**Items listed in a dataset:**
== Segment start ==

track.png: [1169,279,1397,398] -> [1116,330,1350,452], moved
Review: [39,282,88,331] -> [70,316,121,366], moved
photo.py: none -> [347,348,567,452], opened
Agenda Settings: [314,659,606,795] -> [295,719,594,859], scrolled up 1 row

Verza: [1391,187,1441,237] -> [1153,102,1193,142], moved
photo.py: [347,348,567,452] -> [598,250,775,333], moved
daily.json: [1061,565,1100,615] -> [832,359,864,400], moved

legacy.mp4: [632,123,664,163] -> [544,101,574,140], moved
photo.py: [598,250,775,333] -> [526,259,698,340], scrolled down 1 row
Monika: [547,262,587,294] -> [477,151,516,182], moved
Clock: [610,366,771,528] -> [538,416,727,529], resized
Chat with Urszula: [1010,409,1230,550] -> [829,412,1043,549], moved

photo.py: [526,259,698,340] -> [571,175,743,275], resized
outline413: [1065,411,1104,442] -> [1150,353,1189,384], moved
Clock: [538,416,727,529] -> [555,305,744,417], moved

== Segment end ==

**TASK ITEM:** All lines of the records above that contain the word "moved" are to be copied out.

**YOUR SOLUTION:**
track.png: [1169,279,1397,398] -> [1116,330,1350,452], moved
Review: [39,282,88,331] -> [70,316,121,366], moved
Verza: [1391,187,1441,237] -> [1153,102,1193,142], moved
photo.py: [347,348,567,452] -> [598,250,775,333], moved
daily.json: [1061,565,1100,615] -> [832,359,864,400], moved
legacy.mp4: [632,123,664,163] -> [544,101,574,140], moved
Monika: [547,262,587,294] -> [477,151,516,182], moved
Chat with Urszula: [1010,409,1230,550] -> [829,412,1043,549], moved
outline413: [1065,411,1104,442] -> [1150,353,1189,384], moved
Clock: [538,416,727,529] -> [555,305,744,417], moved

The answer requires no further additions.